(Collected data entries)
****

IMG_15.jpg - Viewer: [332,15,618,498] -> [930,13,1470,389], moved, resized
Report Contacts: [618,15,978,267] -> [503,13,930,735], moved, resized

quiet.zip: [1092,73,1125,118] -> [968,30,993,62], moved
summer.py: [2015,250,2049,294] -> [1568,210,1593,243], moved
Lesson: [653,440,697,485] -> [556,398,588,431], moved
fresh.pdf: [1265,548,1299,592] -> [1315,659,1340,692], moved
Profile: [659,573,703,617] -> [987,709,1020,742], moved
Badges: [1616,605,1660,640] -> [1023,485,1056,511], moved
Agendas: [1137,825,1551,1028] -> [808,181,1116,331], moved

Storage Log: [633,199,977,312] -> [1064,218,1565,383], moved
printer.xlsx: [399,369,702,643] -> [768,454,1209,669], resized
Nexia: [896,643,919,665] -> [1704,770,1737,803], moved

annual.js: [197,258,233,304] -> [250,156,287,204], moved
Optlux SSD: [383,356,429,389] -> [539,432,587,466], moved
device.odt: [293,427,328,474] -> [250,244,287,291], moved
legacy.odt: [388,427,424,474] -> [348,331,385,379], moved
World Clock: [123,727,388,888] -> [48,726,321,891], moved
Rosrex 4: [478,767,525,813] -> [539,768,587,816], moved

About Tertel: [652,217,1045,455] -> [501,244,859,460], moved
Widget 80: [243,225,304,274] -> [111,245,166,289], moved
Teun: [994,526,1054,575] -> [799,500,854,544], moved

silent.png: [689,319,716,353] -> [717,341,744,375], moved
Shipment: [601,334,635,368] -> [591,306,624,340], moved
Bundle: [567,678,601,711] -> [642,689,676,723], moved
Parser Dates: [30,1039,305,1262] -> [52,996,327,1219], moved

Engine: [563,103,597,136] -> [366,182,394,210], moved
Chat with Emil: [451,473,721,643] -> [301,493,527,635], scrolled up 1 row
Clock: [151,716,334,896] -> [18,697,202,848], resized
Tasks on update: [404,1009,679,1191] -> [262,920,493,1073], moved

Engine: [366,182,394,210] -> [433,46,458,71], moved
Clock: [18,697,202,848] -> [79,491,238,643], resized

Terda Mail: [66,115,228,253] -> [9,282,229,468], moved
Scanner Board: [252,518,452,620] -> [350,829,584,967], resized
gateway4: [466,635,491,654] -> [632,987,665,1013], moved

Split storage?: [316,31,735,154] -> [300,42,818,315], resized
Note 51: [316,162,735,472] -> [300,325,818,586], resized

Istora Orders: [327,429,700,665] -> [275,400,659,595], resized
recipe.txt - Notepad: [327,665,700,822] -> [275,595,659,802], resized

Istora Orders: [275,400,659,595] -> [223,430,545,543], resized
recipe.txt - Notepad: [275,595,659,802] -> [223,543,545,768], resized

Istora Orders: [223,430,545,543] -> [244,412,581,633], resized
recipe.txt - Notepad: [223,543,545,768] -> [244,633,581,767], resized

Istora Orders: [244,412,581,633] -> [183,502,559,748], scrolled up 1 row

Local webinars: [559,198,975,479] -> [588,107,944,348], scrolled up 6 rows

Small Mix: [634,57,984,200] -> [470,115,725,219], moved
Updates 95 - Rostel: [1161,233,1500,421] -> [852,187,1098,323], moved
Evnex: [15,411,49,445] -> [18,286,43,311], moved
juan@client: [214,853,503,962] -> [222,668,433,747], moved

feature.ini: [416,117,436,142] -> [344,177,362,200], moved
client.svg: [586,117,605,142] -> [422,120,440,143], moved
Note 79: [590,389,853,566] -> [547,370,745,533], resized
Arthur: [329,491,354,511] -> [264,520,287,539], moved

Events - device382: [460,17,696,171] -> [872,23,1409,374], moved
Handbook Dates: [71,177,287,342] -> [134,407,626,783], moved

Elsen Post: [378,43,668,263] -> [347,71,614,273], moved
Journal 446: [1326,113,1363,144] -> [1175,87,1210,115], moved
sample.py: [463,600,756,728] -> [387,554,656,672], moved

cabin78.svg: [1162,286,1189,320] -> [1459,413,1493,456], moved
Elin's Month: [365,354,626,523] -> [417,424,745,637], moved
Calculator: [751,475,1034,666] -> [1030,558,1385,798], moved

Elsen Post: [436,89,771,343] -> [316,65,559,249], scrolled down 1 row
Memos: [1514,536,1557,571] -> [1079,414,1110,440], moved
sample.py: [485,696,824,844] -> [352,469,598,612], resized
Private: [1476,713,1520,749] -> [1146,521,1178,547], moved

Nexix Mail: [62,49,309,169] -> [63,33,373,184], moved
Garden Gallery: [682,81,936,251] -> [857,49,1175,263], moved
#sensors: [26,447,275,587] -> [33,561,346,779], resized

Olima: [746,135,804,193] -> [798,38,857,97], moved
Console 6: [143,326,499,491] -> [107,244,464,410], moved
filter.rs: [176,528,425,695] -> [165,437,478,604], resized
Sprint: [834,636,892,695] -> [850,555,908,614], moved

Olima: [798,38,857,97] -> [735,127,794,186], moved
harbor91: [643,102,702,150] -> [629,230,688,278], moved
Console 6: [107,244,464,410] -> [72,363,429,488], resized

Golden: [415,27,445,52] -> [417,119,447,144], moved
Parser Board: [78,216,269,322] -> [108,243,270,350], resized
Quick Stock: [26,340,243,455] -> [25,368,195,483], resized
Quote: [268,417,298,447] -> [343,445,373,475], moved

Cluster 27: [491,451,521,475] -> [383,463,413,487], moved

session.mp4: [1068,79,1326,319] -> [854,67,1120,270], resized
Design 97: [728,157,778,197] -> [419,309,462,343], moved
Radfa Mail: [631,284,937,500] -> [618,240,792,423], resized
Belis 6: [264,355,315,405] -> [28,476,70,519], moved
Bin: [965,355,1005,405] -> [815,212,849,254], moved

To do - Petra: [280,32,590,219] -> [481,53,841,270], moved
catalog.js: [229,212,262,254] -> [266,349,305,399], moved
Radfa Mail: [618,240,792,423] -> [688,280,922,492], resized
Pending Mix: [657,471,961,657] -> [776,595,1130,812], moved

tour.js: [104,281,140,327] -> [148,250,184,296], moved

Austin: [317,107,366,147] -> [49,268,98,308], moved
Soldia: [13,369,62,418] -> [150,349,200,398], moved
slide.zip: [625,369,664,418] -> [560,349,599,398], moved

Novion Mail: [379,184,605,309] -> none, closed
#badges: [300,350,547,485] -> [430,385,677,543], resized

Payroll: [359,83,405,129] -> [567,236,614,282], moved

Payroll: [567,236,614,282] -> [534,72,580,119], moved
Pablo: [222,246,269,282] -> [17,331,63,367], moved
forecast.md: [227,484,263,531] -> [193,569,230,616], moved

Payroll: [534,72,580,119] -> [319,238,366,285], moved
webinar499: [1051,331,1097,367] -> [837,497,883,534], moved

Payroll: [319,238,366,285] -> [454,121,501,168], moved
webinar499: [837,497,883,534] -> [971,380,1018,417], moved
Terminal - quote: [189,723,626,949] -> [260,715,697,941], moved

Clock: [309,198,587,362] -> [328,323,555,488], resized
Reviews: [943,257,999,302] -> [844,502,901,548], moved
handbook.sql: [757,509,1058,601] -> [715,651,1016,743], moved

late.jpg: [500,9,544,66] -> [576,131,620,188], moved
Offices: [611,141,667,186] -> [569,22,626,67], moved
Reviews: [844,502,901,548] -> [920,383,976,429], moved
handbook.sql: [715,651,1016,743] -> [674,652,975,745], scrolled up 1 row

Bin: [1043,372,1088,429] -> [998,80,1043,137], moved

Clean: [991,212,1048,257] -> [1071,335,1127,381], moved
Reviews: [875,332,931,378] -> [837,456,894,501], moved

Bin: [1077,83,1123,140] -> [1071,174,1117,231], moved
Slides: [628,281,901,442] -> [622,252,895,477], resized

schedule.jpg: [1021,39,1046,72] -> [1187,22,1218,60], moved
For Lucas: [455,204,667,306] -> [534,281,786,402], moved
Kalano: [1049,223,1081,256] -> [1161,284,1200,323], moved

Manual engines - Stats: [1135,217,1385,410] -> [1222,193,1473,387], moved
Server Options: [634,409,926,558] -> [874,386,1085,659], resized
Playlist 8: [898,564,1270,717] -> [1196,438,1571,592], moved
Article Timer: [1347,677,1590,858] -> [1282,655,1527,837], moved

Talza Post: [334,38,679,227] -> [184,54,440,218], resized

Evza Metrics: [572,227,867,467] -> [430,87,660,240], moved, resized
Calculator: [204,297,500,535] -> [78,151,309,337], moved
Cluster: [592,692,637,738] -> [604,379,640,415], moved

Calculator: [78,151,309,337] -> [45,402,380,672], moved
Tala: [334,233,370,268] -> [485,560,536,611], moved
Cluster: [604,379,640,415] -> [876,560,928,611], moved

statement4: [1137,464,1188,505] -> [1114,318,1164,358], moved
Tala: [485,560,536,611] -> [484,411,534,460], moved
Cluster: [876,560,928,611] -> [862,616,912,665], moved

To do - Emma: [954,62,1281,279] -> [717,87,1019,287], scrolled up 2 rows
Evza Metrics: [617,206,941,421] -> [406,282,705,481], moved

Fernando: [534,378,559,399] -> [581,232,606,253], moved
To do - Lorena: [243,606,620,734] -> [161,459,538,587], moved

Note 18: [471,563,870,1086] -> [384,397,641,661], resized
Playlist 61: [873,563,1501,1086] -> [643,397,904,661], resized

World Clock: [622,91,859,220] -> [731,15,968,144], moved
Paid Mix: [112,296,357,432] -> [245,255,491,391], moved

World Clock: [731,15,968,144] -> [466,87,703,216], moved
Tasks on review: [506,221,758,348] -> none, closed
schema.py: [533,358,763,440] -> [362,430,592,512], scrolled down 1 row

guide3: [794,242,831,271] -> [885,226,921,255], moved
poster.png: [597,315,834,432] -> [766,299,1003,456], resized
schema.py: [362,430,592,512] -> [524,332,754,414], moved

****

EXERCISE: Return, with no change at all, every line in the entries above from the line containing "Olima: [746,135,804,193] ->" through the line containing "Olima: [798,38,857,97] ->".

SOLUTION:
Olima: [746,135,804,193] -> [798,38,857,97], moved
Console 6: [143,326,499,491] -> [107,244,464,410], moved
filter.rs: [176,528,425,695] -> [165,437,478,604], resized
Sprint: [834,636,892,695] -> [850,555,908,614], moved

Olima: [798,38,857,97] -> [735,127,794,186], moved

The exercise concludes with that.